:: GIVEN TASK ::
Locate each line in the data below that includes the string "with", and copy those lines.

━━━ DATA PROVIDED ━━━

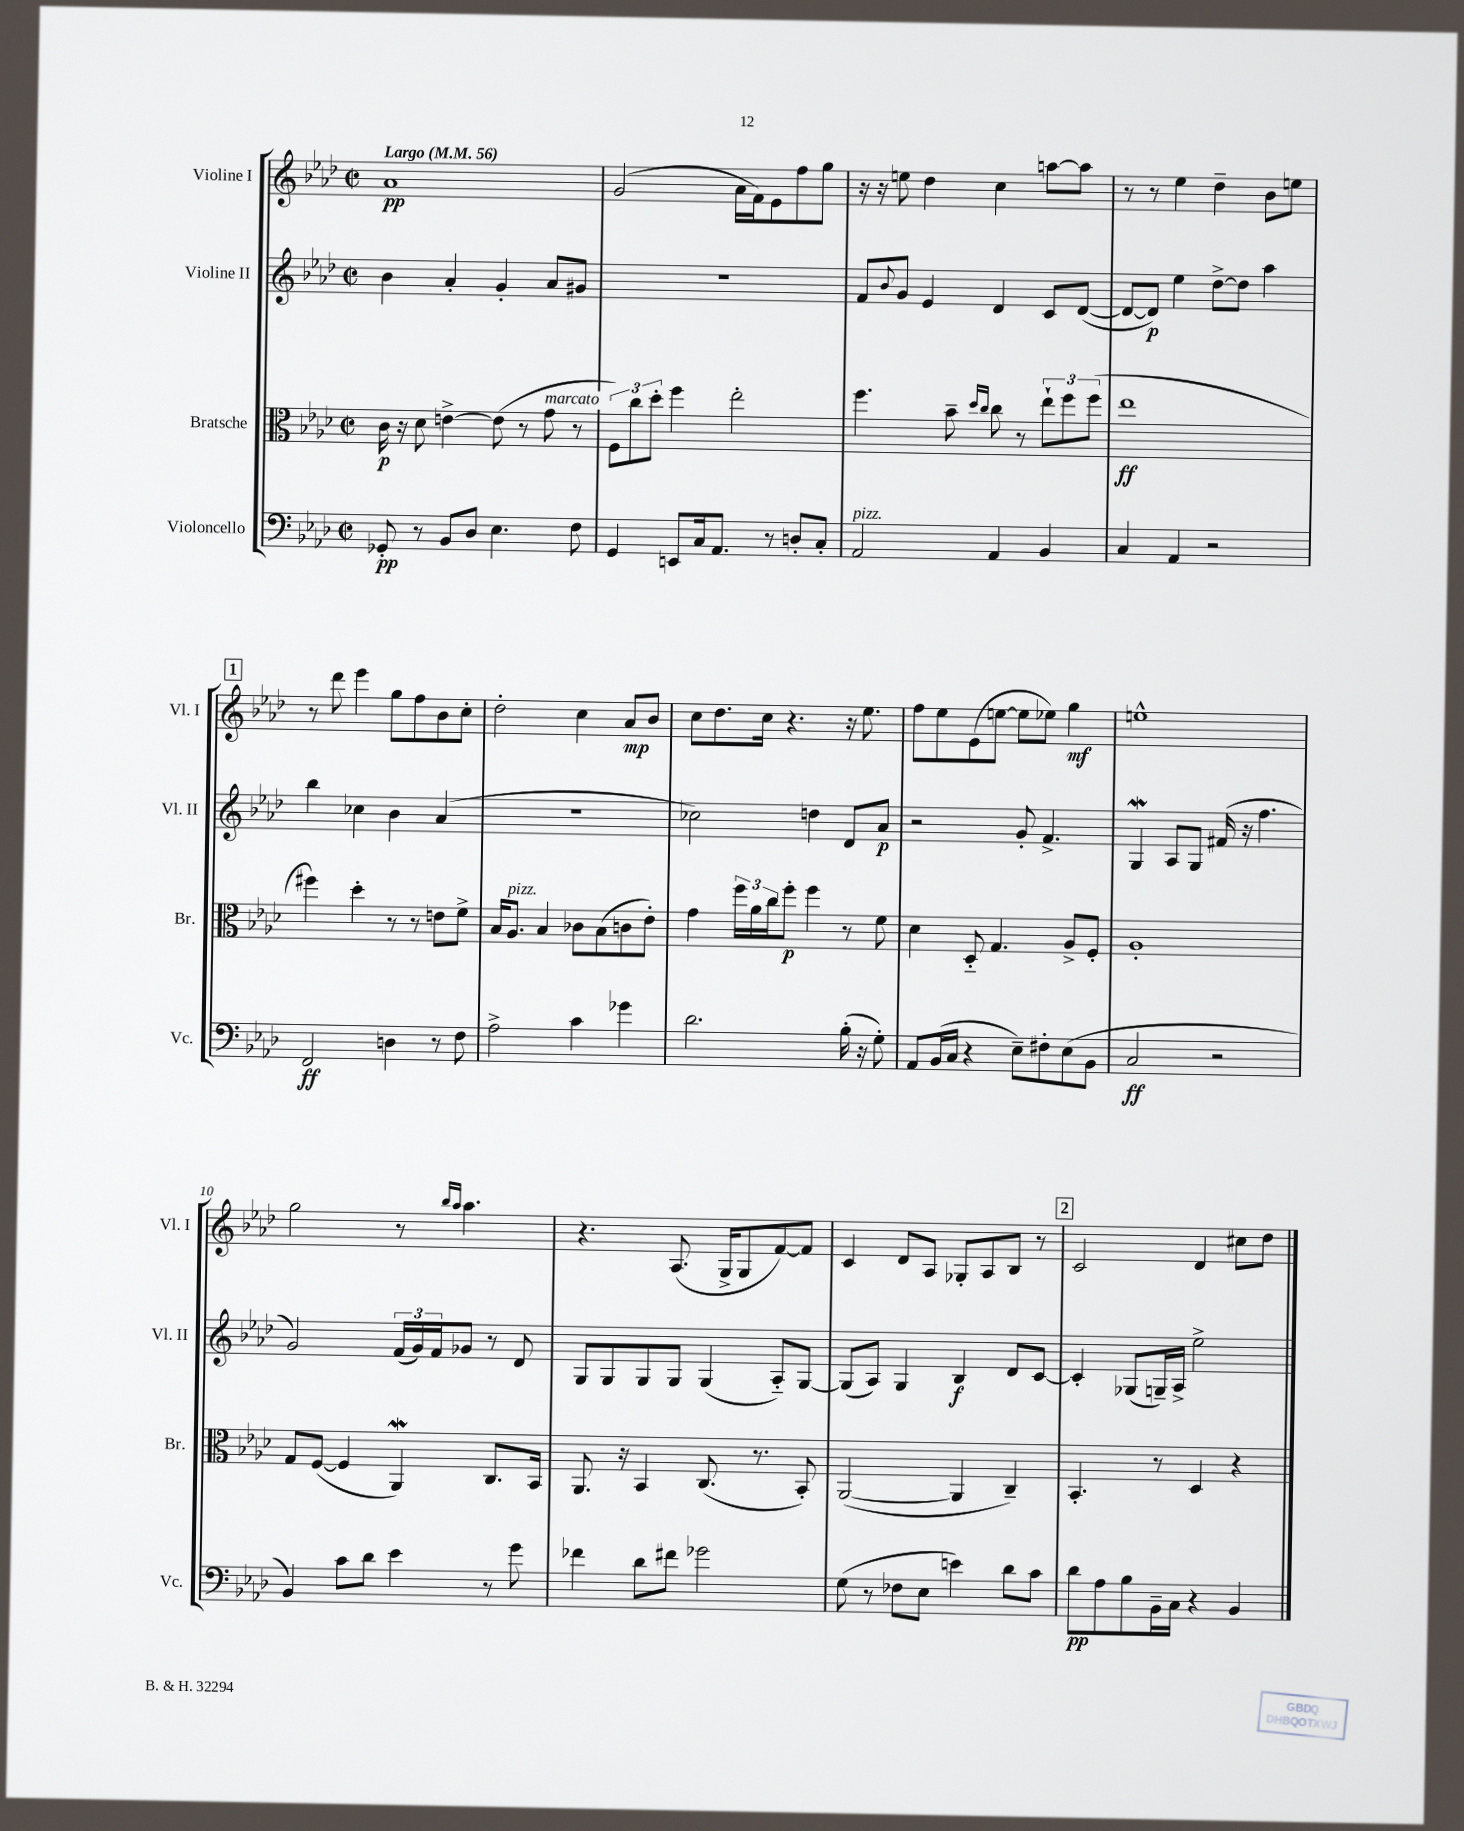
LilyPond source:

<<
\new StaffGroup <<
\new Staff = "s0" \with { instrumentName = "Violine I" shortInstrumentName = "Vl. I" } {
    \clef treble \key aes \major \defaultTimeSignature \time 2/2 \tempo "Largo" 4 = 56
    aes'1\pp |
    g'2( aes'16 f'16) ees'8 f''8 g''8 |
    r16 r16 e''8 des''4 c''4 a''8~ a''8 |
    r8 r8 ees''4 des''4-- bes'8 e''8 |
    \mark \markup { \box "1" } r8 des'''8 ees'''4 g''8 f''8 bes'8 c''8-. |
    des''2-. c''4 aes'8\mp bes'8 |
    c''8 des''8. c''16 r4. r16 ees''8. |
    f''8 ees''8 ees'8( e''8~ e''8 ees''8) g''4\mf |
    e''1-^ |
    g''2 r8 \grace { bes''16 aes''16 } aes''4. |
    r4. aes8.( g16-> g8 f'8~) f'8 |
    c'4 des'8 aes8 ges8-. aes8 bes8 r8 |
    \mark \markup { \box "2" } c'2 des'4 cis''8 des''8 \bar "|." |
}
\new Staff = "s1" \with { instrumentName = "Violine II" shortInstrumentName = "Vl. II" } {
    \clef treble \key aes \major \defaultTimeSignature \time 2/2
    bes'4 aes'4-. g'4-. aes'8 gis'8 |
    r1 |
    f'8 \appoggiatura { bes'8 } g'8 ees'4 des'4 c'8 des'8~( |
    des'8~ des'8\p) ees''4 des''8~-> des''8 aes''4 |
    \mark \markup { \box "1" } bes''4 ces''4 bes'4 aes'4( |
    R1 |
    ces''2) d''4 des'8 aes'8\p |
    r2 g'8-. f'4.-> |
    g4\mordent aes8 g8 fis'16( r16 f''4. |
    g'2) \tuplet 3/2 { f'16( g'16) f'16 } ges'8 r8 des'8 |
    g8 g8 g8 g8 g4( aes8-_) g8~ |
    g8( aes8) g4 bes4\f des'8 c'8~ |
    \mark \markup { \box "2" } c'4-. ges8( g16--) aes16-> ees''2-> \bar "|." |
}
\new Staff = "s2" \with { instrumentName = "Bratsche" shortInstrumentName = "Br." } {
    \clef alto \key aes \major \defaultTimeSignature \time 2/2
    c'16\p r16 des'8 e'4~-> e'8( r8 g'8^\markup { \italic "marcato" } r8 |
    \tuplet 3/2 { f8) c''8 des''8-. } f''4 ees''2-. |
    f''4. bes'8-- \grace { des''16 c''16 } c''8 r8 \tuplet 3/2 { ees''8-! f''8 f''8( } |
    ees''1\ff |
    \mark \markup { \box "1" } fis''4) des''4-. r8 r8 e'8 f'8-> |
    bes16 aes8.^\markup { \italic "pizz." } bes4 ces'8 bes8( c'8 ees'8-.) |
    g'4 \tuplet 3/2 { f''16 aes'16 c''16 } f''8-.\p f''4 r8 f'8 |
    des'4 des8-_ g4. aes8-> f8-. |
    aes1-. |
    g8 f8~( f4 aes,4\mordent) c8. bes,16 |
    aes,8. r16 bes,4 c8.( r8. bes,8-.) |
    aes,2~( aes,4 c4--) |
    \mark \markup { \box "2" } bes,4.-. r8 des4 r4 \bar "|." |
}
\new Staff = "s3" \with { instrumentName = "Violoncello" shortInstrumentName = "Vc." } {
    \clef bass \key aes \major \defaultTimeSignature \time 2/2
    ges,8-.\pp r8 bes,8 des8 ees4. f8 |
    g,4 e,8 c16 aes,8. r8 d8-. c8-. |
    aes,2^\markup { \italic "pizz." } aes,4 bes,4 |
    c4 aes,4 r2 |
    \mark \markup { \box "1" } f,2\ff d4 r8 f8 |
    aes2-> c'4 ges'4 |
    des'2. bes16-.( r16 g8-.) |
    aes,8 bes,16( c16 r4 ees8--) fis8-. ees8( bes,8 |
    c2\ff r2 |
    bes,4) c'8 des'8 ees'4 r8 g'8 |
    fes'4 des'8 fis'8 ges'2 |
    g8( r8 fes8 ees8 e'4) des'8 c'8 |
    \mark \markup { \box "2" } des'8\pp aes8 bes8 bes,16-- c16 r4 bes,4 \bar "|." |
}
>>
>>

━━━

:: REPLY ::
\new Staff = "s0" \with { instrumentName = "Violine I" shortInstrumentName = "Vl. I" } {
\new Staff = "s1" \with { instrumentName = "Violine II" shortInstrumentName = "Vl. II" } {
\new Staff = "s2" \with { instrumentName = "Bratsche" shortInstrumentName = "Br." } {
\new Staff = "s3" \with { instrumentName = "Violoncello" shortInstrumentName = "Vc." } {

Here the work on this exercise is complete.